» Entries provided
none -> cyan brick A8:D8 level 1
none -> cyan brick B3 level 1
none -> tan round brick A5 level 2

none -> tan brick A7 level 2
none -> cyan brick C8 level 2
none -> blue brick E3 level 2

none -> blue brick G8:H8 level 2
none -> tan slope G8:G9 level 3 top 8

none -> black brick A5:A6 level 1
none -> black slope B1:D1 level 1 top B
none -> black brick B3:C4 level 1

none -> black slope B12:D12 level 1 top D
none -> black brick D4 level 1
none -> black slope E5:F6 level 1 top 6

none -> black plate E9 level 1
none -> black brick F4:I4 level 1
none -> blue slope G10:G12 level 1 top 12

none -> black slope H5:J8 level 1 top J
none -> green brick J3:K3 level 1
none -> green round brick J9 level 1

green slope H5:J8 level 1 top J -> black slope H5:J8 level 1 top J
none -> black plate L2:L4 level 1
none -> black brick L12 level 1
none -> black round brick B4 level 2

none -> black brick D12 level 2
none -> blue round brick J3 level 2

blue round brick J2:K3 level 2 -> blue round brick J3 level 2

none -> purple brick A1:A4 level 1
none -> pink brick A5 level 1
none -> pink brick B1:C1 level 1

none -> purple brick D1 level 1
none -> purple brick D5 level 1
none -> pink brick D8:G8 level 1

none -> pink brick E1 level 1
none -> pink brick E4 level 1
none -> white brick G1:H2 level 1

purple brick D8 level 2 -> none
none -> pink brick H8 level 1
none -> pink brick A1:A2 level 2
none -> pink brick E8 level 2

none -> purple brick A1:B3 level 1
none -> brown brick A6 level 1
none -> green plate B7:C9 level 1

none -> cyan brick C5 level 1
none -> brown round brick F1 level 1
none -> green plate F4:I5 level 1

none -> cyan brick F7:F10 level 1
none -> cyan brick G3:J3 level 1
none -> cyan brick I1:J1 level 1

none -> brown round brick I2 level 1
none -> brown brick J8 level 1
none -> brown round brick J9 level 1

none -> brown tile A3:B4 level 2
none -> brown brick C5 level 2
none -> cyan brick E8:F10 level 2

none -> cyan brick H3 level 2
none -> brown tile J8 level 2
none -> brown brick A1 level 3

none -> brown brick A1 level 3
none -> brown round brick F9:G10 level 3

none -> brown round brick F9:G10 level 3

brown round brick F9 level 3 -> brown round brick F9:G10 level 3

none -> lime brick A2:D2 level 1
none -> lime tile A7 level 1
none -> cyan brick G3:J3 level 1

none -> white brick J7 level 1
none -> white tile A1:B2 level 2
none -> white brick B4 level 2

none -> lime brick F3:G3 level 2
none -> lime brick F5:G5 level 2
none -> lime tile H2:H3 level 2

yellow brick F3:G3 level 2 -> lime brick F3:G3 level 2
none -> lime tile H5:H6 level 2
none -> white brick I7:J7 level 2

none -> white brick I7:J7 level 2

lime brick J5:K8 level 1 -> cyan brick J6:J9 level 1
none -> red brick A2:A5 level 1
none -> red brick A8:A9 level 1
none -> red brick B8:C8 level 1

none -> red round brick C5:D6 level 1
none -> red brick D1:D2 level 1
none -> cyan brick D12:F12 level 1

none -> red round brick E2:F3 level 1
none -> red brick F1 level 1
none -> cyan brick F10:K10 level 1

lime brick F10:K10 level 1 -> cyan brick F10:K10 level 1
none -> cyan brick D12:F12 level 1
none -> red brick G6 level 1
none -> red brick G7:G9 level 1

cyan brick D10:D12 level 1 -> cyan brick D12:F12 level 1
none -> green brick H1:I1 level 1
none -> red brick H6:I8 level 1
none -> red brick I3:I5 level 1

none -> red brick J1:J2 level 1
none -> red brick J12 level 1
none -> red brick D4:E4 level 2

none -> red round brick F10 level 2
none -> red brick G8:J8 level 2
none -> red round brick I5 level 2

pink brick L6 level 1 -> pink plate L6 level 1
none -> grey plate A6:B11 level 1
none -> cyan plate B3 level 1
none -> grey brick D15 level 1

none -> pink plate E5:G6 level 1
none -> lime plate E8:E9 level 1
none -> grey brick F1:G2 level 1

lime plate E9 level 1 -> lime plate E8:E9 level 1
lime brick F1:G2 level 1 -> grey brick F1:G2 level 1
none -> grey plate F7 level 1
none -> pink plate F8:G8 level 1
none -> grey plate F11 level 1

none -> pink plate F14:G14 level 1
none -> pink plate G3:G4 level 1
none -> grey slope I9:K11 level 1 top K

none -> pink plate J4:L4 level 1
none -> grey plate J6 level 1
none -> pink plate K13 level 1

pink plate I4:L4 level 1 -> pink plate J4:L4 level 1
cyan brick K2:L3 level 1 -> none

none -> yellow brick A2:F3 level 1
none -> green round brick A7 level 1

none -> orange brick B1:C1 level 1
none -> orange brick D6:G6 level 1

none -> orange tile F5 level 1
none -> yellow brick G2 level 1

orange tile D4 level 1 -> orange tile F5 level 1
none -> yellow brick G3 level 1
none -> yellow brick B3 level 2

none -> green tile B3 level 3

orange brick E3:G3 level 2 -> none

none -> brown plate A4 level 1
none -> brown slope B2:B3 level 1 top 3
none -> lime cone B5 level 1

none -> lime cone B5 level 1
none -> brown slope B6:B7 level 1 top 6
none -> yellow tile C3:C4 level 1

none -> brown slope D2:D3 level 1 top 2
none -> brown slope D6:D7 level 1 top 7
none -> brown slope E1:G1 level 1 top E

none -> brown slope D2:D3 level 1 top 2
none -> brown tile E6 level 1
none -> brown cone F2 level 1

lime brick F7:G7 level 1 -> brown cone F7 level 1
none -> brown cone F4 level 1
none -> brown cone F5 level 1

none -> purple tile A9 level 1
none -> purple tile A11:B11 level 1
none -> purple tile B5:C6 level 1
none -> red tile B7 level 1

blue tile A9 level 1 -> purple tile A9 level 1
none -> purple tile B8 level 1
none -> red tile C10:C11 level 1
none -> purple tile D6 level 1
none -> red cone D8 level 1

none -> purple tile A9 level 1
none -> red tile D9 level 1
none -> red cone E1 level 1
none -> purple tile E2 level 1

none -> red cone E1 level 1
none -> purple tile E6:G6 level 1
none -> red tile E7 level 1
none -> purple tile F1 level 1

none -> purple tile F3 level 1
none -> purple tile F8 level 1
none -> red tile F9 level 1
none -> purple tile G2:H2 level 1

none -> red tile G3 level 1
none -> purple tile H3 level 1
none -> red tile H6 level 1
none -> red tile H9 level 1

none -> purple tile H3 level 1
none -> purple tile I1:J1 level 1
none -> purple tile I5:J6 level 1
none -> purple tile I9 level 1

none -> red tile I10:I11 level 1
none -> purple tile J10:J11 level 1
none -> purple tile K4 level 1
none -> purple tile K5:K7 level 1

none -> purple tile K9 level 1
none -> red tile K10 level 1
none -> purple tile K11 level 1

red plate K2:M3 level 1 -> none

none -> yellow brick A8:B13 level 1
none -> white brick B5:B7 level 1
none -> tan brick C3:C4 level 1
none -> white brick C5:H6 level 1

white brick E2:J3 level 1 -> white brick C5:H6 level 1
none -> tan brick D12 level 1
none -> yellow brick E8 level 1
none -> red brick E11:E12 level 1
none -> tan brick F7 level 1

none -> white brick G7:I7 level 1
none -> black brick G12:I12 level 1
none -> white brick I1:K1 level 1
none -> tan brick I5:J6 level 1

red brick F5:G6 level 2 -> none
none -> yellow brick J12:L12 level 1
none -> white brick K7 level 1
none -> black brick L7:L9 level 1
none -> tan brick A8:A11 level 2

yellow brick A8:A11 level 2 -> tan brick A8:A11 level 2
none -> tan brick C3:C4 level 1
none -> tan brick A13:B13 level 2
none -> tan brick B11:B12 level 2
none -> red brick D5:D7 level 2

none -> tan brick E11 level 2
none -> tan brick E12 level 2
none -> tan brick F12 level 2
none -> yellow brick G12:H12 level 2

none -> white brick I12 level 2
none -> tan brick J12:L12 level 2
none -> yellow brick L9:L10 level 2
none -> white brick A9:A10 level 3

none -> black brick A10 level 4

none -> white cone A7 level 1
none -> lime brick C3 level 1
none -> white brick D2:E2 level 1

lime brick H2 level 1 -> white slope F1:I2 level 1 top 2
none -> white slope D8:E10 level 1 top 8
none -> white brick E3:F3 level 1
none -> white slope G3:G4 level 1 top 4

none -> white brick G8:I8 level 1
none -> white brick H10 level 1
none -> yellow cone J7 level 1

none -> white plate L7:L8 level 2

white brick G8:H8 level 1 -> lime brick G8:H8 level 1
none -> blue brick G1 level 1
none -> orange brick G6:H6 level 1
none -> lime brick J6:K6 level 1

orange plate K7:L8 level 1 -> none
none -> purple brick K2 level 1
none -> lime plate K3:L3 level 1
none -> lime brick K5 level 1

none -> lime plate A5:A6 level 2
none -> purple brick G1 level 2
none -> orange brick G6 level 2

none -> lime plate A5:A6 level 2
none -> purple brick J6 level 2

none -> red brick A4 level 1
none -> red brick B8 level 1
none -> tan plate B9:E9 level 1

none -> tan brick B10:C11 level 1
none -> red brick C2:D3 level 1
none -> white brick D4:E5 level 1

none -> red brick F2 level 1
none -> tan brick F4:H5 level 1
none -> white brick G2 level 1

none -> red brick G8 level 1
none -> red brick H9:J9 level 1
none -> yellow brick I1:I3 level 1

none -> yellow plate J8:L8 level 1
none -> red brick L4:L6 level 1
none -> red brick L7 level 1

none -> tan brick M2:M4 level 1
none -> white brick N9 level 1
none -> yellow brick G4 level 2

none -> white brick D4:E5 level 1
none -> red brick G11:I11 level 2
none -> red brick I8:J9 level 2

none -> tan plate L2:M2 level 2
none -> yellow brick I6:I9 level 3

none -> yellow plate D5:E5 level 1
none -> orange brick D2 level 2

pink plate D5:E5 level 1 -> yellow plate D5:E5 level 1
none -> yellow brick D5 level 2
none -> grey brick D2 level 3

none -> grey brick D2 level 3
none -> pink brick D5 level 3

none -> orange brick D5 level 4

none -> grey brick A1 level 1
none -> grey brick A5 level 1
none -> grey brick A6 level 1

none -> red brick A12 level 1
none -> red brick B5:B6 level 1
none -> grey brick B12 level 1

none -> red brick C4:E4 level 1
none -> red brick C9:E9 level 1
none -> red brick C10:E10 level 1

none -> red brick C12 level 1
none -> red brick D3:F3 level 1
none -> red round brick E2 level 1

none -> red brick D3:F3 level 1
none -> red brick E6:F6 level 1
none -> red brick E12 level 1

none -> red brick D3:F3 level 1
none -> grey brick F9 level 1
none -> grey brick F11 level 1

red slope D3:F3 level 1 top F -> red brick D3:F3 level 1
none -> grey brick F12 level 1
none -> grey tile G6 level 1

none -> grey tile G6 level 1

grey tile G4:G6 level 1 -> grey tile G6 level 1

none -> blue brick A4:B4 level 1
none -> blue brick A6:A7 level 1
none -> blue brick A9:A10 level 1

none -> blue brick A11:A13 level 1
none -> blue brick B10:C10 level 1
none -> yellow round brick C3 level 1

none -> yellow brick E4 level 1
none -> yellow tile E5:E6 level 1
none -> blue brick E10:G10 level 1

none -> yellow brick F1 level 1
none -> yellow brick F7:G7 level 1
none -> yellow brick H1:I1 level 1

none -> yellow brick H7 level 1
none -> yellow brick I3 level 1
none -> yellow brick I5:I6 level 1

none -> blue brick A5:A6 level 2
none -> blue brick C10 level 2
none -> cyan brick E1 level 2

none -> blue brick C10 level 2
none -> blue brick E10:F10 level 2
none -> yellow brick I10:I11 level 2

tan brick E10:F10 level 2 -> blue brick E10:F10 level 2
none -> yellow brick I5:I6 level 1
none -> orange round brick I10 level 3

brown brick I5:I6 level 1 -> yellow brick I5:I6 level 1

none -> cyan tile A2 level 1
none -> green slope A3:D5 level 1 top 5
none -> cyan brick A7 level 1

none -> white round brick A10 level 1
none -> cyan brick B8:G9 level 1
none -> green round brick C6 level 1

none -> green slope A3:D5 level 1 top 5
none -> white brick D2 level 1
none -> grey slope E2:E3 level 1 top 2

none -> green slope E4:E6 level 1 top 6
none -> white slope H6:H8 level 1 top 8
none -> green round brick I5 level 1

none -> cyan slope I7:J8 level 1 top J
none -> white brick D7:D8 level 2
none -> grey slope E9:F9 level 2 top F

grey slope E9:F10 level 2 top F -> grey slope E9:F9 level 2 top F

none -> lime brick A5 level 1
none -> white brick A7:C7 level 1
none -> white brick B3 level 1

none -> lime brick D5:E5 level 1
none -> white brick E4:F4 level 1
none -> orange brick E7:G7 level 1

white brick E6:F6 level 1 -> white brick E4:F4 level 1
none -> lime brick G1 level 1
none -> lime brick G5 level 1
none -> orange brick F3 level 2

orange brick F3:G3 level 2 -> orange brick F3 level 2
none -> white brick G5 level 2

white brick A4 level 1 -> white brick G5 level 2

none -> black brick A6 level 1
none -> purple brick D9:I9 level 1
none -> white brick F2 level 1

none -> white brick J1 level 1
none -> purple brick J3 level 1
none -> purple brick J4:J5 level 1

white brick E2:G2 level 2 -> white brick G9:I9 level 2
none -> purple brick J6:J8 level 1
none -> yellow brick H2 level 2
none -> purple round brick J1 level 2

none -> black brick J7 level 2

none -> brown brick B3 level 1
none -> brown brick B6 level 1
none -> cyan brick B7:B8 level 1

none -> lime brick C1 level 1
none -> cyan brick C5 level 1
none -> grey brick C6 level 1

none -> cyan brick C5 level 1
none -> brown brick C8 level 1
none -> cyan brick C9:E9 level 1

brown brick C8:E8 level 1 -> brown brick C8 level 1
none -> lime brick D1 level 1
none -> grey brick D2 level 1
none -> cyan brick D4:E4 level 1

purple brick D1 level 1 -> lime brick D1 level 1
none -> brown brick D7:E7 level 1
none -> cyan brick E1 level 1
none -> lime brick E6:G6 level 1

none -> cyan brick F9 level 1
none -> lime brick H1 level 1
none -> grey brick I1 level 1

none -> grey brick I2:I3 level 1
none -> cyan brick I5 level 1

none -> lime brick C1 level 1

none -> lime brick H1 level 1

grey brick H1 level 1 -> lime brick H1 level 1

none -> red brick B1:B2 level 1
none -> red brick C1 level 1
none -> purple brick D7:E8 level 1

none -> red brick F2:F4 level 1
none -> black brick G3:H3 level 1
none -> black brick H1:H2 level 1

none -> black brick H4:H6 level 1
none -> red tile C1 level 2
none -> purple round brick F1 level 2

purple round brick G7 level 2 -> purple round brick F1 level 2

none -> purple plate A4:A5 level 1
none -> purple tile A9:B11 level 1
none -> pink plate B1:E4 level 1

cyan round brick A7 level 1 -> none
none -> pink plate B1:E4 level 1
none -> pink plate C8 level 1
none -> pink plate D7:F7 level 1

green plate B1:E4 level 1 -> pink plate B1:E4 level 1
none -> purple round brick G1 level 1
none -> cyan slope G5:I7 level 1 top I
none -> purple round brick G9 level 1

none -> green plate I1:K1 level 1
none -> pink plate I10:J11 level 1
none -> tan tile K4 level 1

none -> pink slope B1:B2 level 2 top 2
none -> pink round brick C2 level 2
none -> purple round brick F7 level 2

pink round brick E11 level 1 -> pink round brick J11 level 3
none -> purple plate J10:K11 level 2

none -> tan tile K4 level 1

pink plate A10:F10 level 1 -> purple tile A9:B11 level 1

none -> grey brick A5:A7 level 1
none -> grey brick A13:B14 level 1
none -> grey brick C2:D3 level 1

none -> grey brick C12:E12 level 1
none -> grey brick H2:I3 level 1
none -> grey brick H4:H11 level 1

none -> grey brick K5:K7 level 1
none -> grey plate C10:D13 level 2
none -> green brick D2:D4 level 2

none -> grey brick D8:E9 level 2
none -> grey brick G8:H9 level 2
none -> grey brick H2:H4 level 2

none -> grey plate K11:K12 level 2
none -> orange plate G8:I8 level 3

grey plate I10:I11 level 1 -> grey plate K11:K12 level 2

» Exercise goal
Please output an exact copy of the lines above, from the opening line of the data down to the line that contains "none -> tan slope G8:G9 level 3 top 8".

» Result of the exercise
none -> cyan brick A8:D8 level 1
none -> cyan brick B3 level 1
none -> tan round brick A5 level 2

none -> tan brick A7 level 2
none -> cyan brick C8 level 2
none -> blue brick E3 level 2

none -> blue brick G8:H8 level 2
none -> tan slope G8:G9 level 3 top 8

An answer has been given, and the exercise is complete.